• _TASK PROMPT_
Select and copy out every line in the records containing "czarny".

● ● ● ●

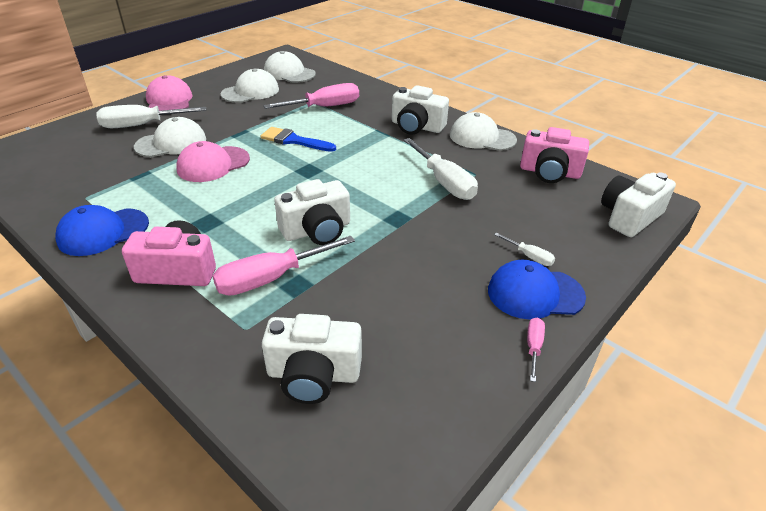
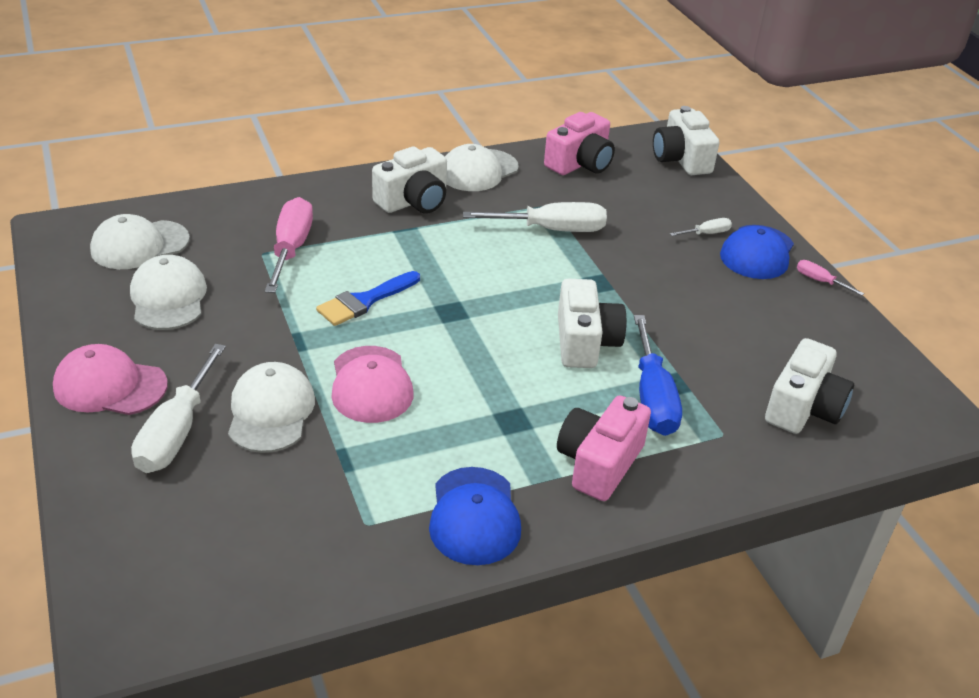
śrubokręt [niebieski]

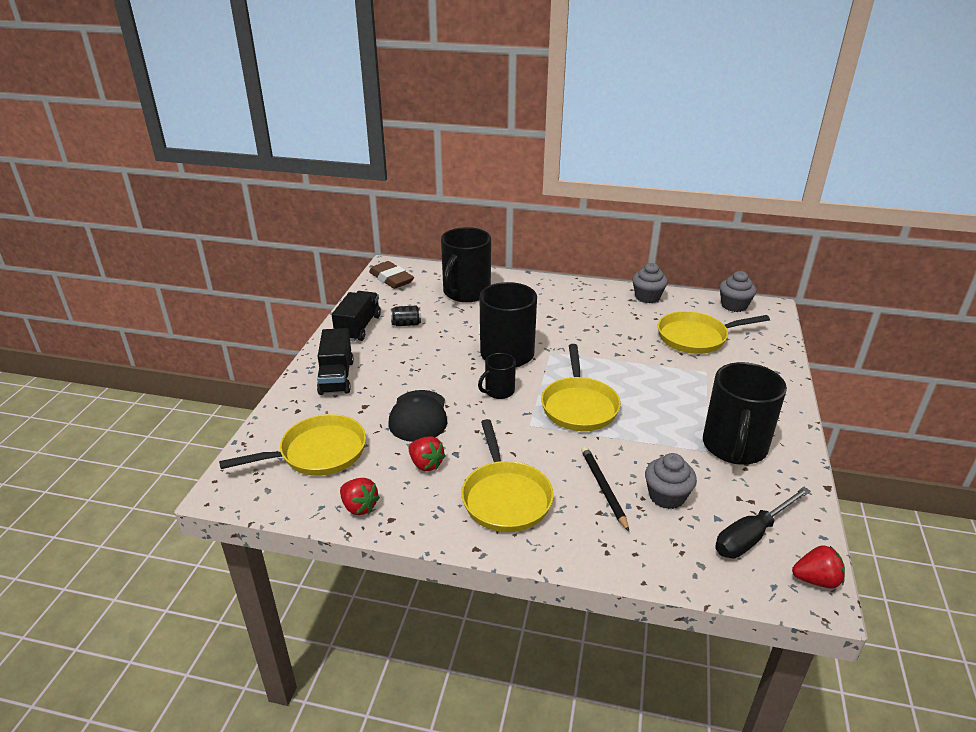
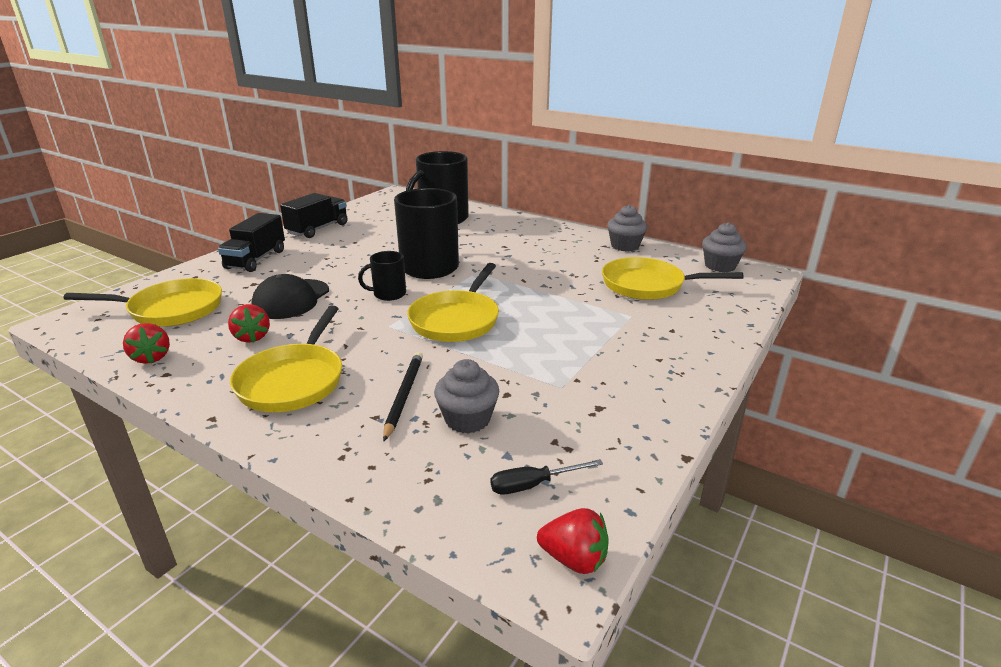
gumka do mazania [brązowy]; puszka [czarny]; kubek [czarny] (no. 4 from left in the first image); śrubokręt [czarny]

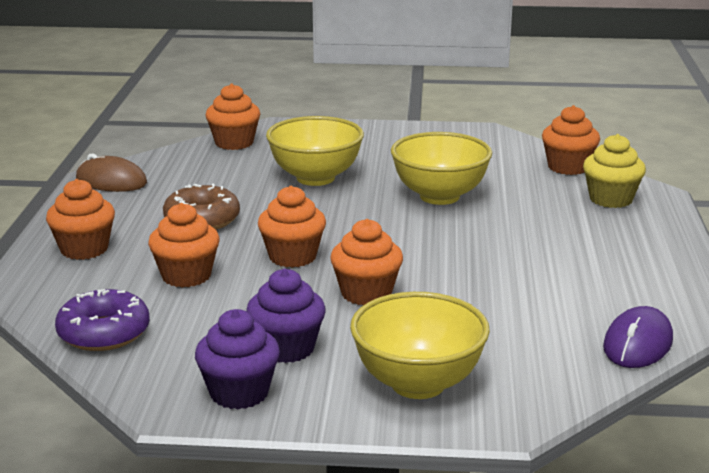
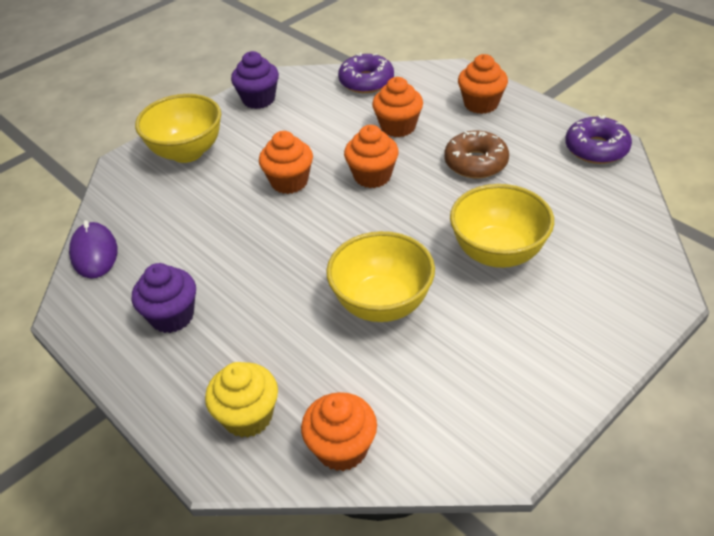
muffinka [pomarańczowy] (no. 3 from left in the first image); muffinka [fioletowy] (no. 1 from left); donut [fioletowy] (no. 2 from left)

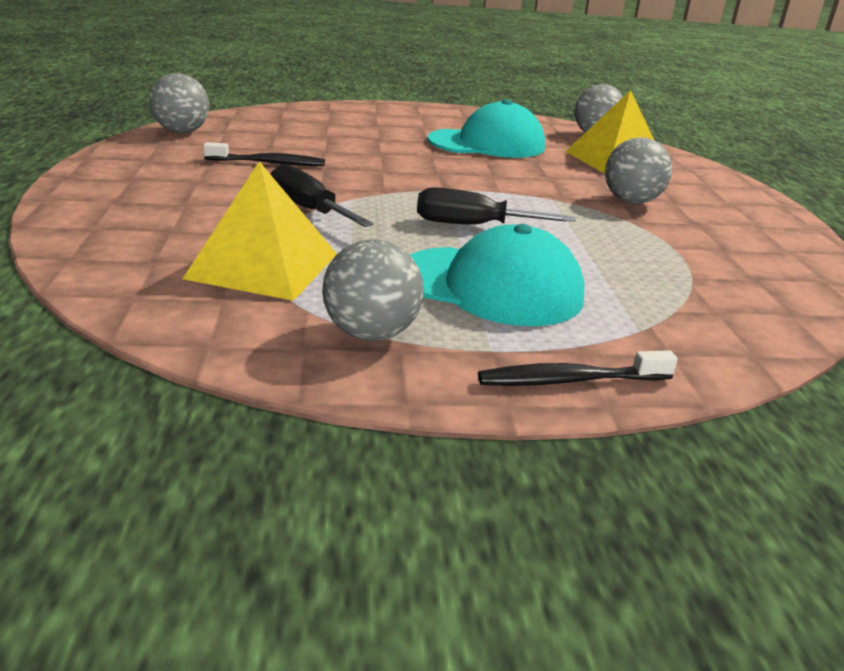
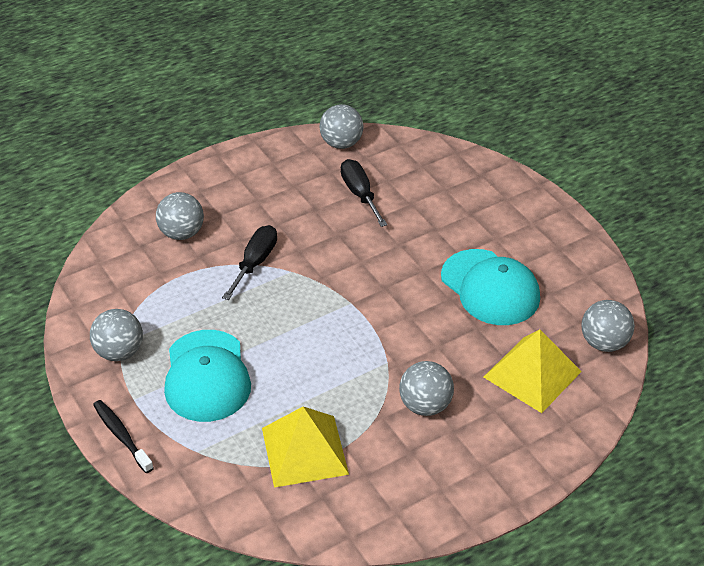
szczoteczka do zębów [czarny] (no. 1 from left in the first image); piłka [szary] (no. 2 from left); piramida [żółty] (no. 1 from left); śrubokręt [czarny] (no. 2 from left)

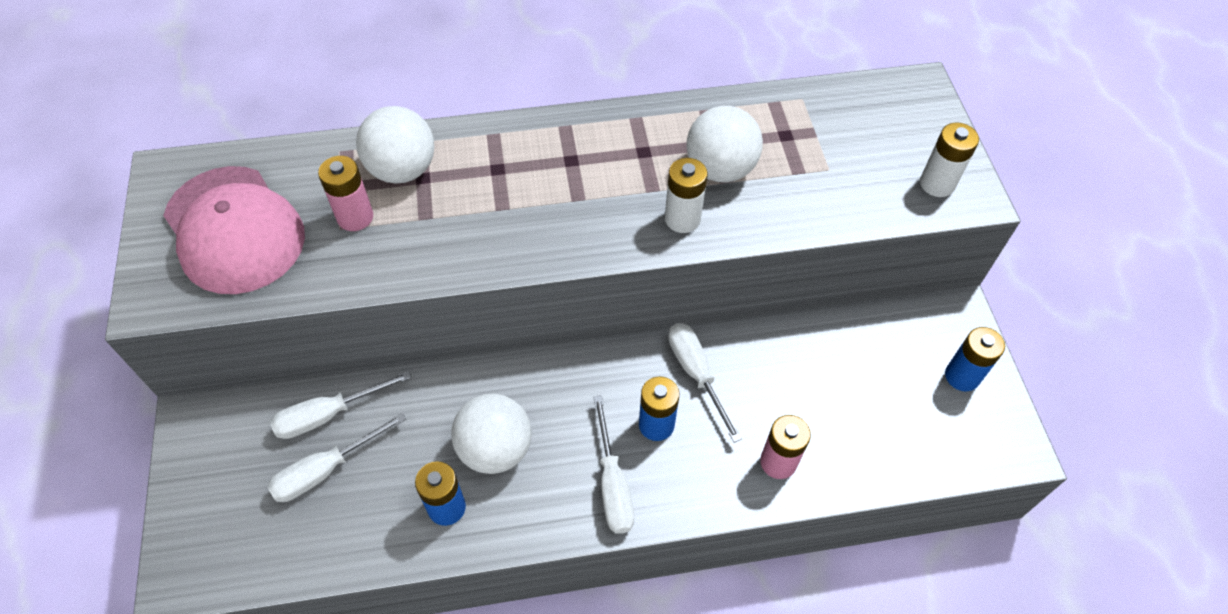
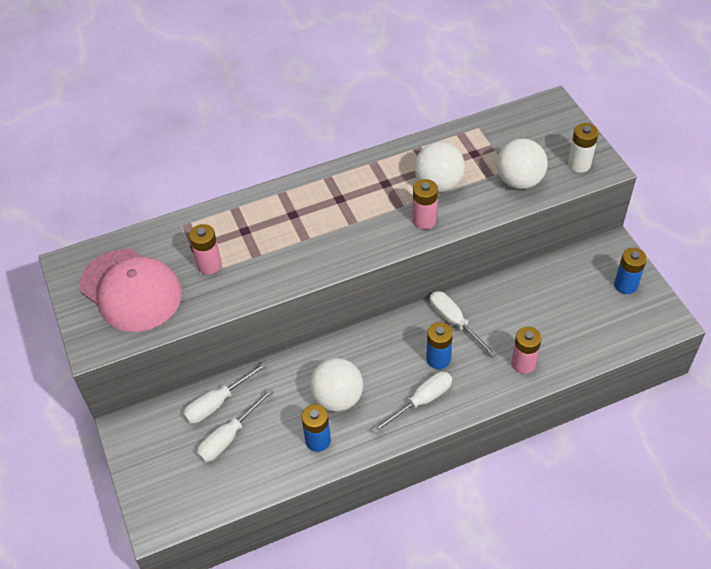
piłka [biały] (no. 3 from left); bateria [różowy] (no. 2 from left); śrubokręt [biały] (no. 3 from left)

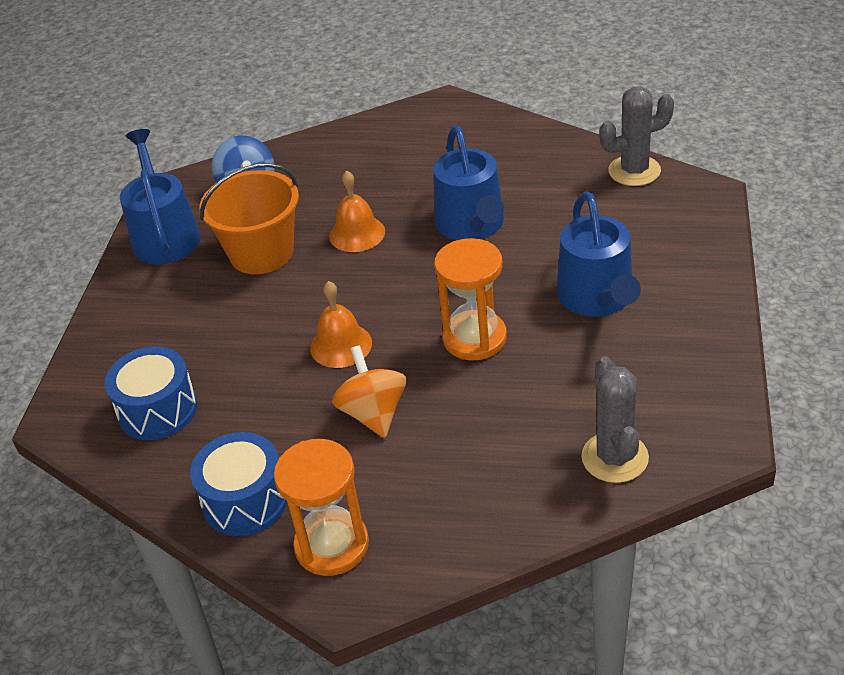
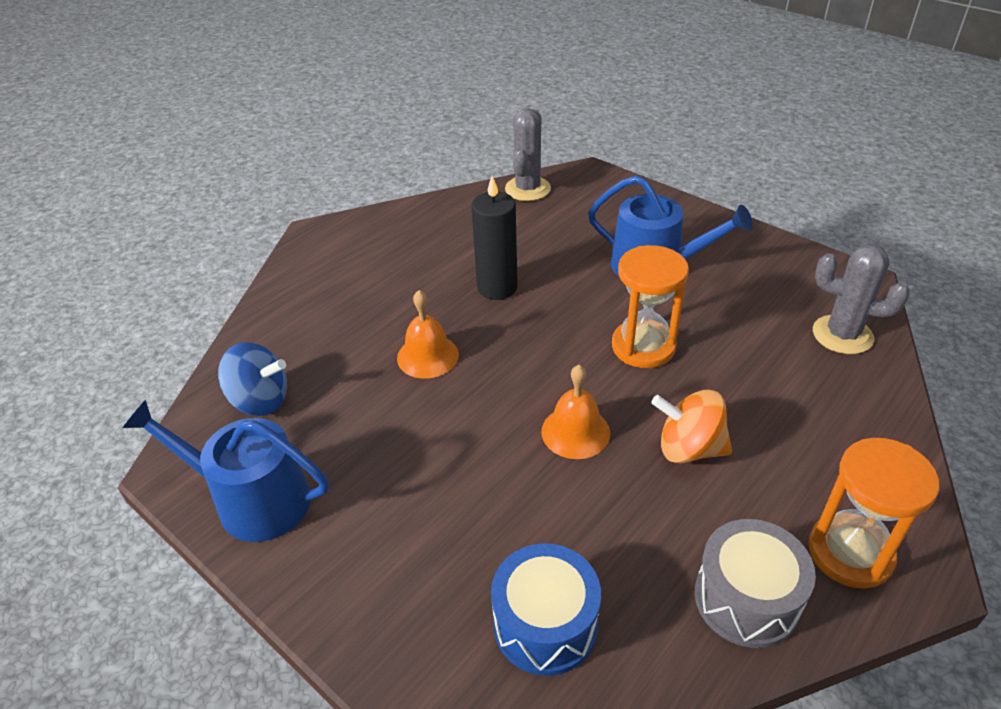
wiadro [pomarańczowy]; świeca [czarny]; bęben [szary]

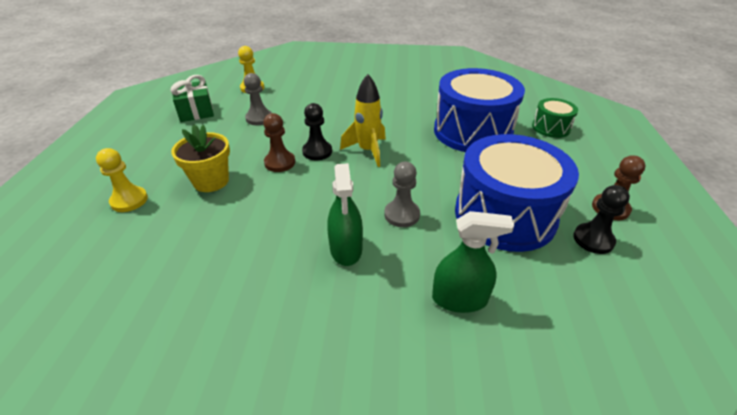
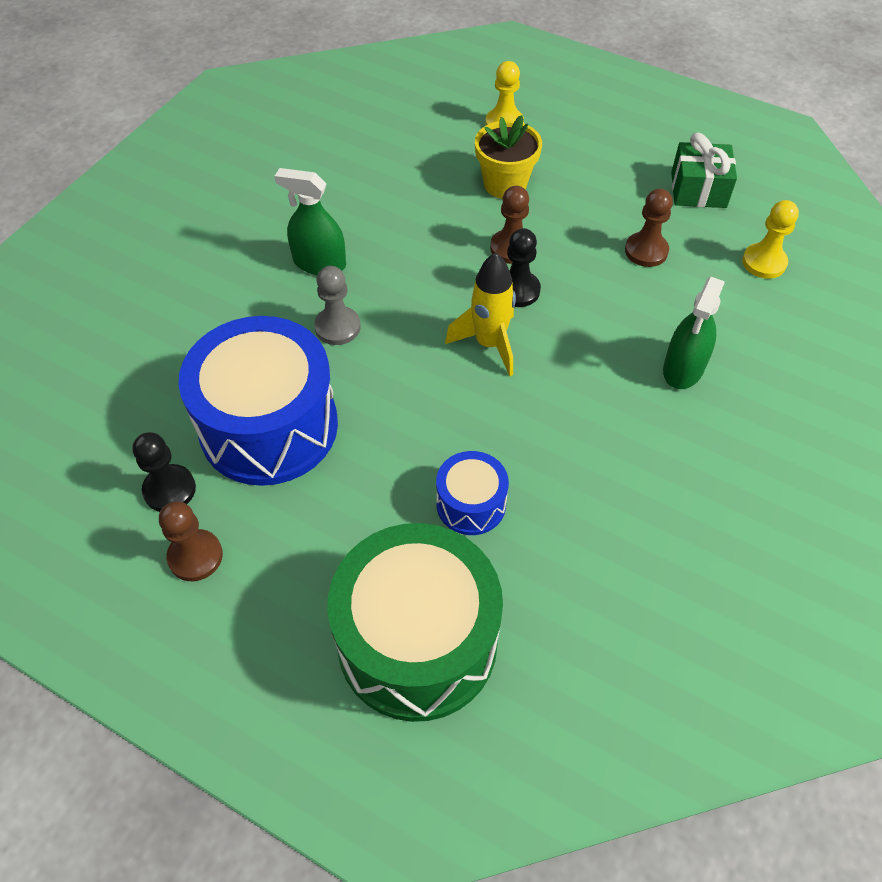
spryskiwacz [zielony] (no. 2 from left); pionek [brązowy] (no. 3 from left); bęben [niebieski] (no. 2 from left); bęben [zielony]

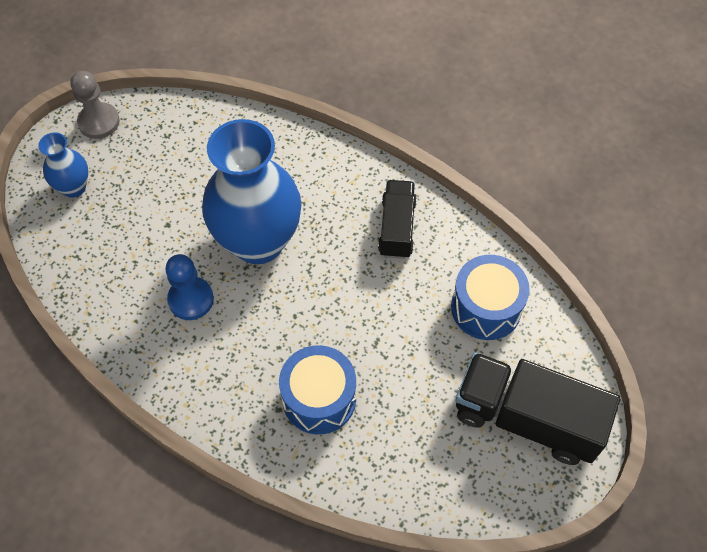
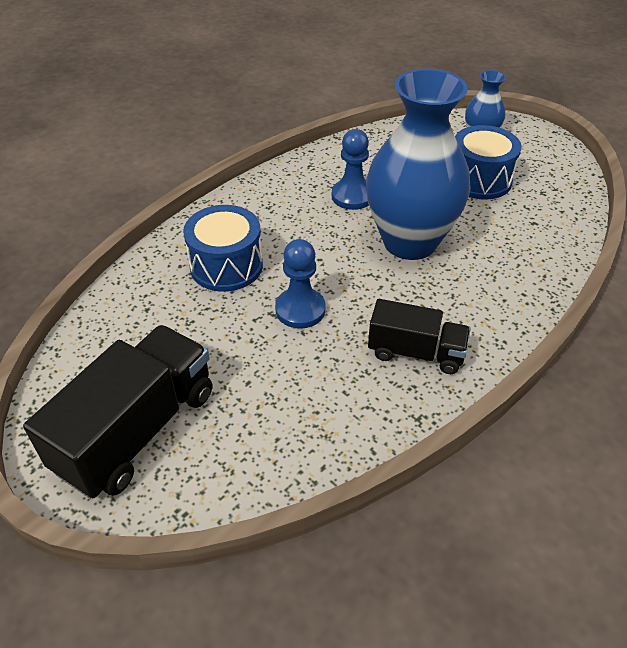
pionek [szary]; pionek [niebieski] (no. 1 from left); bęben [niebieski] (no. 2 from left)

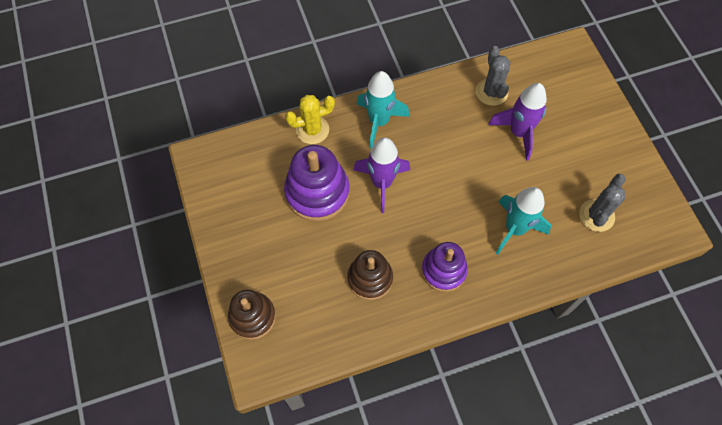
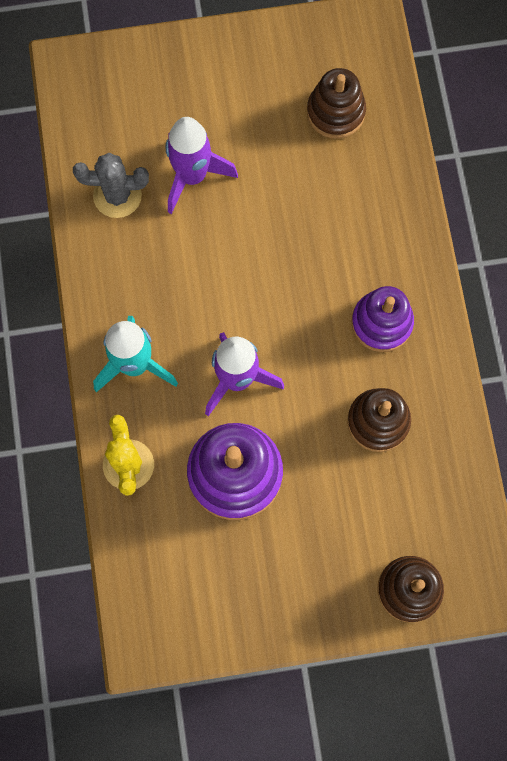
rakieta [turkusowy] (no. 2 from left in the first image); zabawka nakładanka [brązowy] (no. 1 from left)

● ● ● ●

• _YOUR RESPONSE_
gumka do mazania [brązowy]; puszka [czarny]; kubek [czarny] (no. 4 from left in the first image); śrubokręt [czarny]
szczoteczka do zębów [czarny] (no. 1 from left in the first image); piłka [szary] (no. 2 from left); piramida [żółty] (no. 1 from left); śrubokręt [czarny] (no. 2 from left)
wiadro [pomarańczowy]; świeca [czarny]; bęben [szary]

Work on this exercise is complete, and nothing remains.